#### RECORDS FOR THE TASK

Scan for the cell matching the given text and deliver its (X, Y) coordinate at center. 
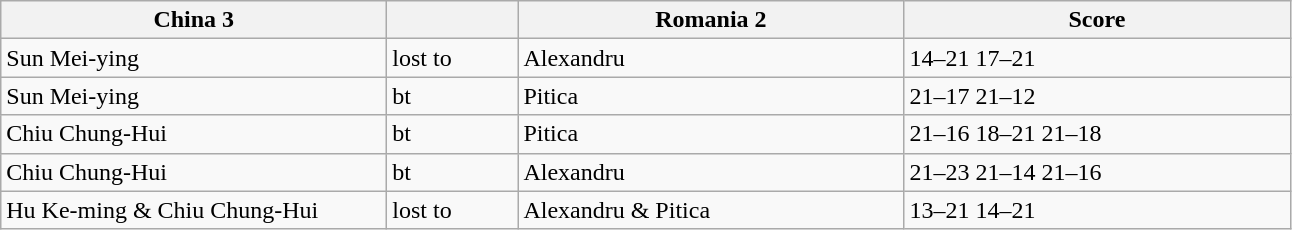
Alexandru & Pitica (711, 210)
Romania 2 (711, 20)
Score (1097, 20)
21–16 18–21 21–18 (1097, 134)
21–23 21–14 21–16 (1097, 172)
China 3 (194, 20)
13–21 14–21 (1097, 210)
14–21 17–21 (1097, 58)
Hu Ke-ming & Chiu Chung-Hui (194, 210)
21–17 21–12 (1097, 96)
Locate the cell with the specified text and output its (x, y) center coordinate. 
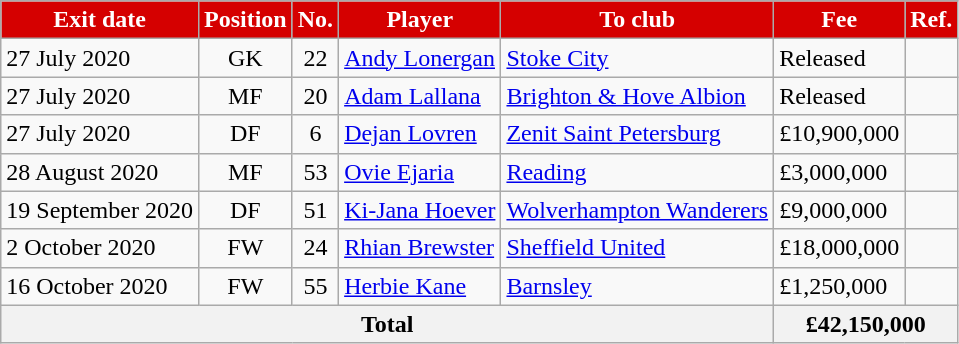
2 October 2020 (100, 248)
24 (315, 248)
Rhian Brewster (420, 248)
Exit date (100, 20)
53 (315, 172)
Brighton & Hove Albion (638, 96)
16 October 2020 (100, 286)
£42,150,000 (866, 324)
£3,000,000 (840, 172)
Stoke City (638, 58)
To club (638, 20)
6 (315, 134)
£10,900,000 (840, 134)
£18,000,000 (840, 248)
28 August 2020 (100, 172)
Herbie Kane (420, 286)
Andy Lonergan (420, 58)
£1,250,000 (840, 286)
Barnsley (638, 286)
Reading (638, 172)
No. (315, 20)
51 (315, 210)
GK (245, 58)
Fee (840, 20)
Total (388, 324)
Ref. (932, 20)
Wolverhampton Wanderers (638, 210)
Ovie Ejaria (420, 172)
Position (245, 20)
Player (420, 20)
22 (315, 58)
Sheffield United (638, 248)
£9,000,000 (840, 210)
Ki-Jana Hoever (420, 210)
20 (315, 96)
19 September 2020 (100, 210)
55 (315, 286)
Zenit Saint Petersburg (638, 134)
Adam Lallana (420, 96)
Dejan Lovren (420, 134)
Find where the given text appears and provide that cell's center as [X, Y] coordinate. 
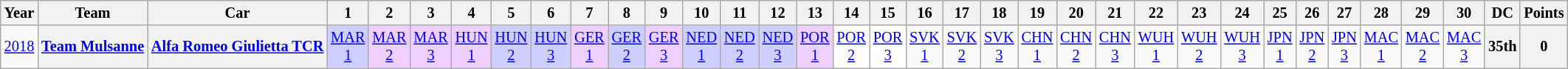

########

Edit all the lines above by putting "Derby County" wherever "Stoke City" stands, with every other character left as it is. Can you also omit the pictures from your version?

Scan for the cell matching the given text and deliver its (X, Y) coordinate at center. 
Alexandru & Pitica (711, 210)
Romania 2 (711, 20)
Score (1097, 20)
21–16 18–21 21–18 (1097, 134)
21–23 21–14 21–16 (1097, 172)
China 3 (194, 20)
13–21 14–21 (1097, 210)
14–21 17–21 (1097, 58)
Hu Ke-ming & Chiu Chung-Hui (194, 210)
21–17 21–12 (1097, 96)
Locate the cell with the specified text and output its (x, y) center coordinate. 
2 October 2020 (100, 248)
24 (315, 248)
Rhian Brewster (420, 248)
Exit date (100, 20)
53 (315, 172)
Brighton & Hove Albion (638, 96)
16 October 2020 (100, 286)
£42,150,000 (866, 324)
£3,000,000 (840, 172)
Derby County (638, 58)
To club (638, 20)
6 (315, 134)
£10,900,000 (840, 134)
£18,000,000 (840, 248)
28 August 2020 (100, 172)
Herbie Kane (420, 286)
Andy Lonergan (420, 58)
£1,250,000 (840, 286)
Barnsley (638, 286)
Reading (638, 172)
No. (315, 20)
51 (315, 210)
GK (245, 58)
Fee (840, 20)
Total (388, 324)
Ref. (932, 20)
Wolverhampton Wanderers (638, 210)
Ovie Ejaria (420, 172)
Position (245, 20)
Player (420, 20)
22 (315, 58)
Sheffield United (638, 248)
£9,000,000 (840, 210)
Ki-Jana Hoever (420, 210)
20 (315, 96)
19 September 2020 (100, 210)
55 (315, 286)
Zenit Saint Petersburg (638, 134)
Adam Lallana (420, 96)
Dejan Lovren (420, 134)
Find where the given text appears and provide that cell's center as [X, Y] coordinate. 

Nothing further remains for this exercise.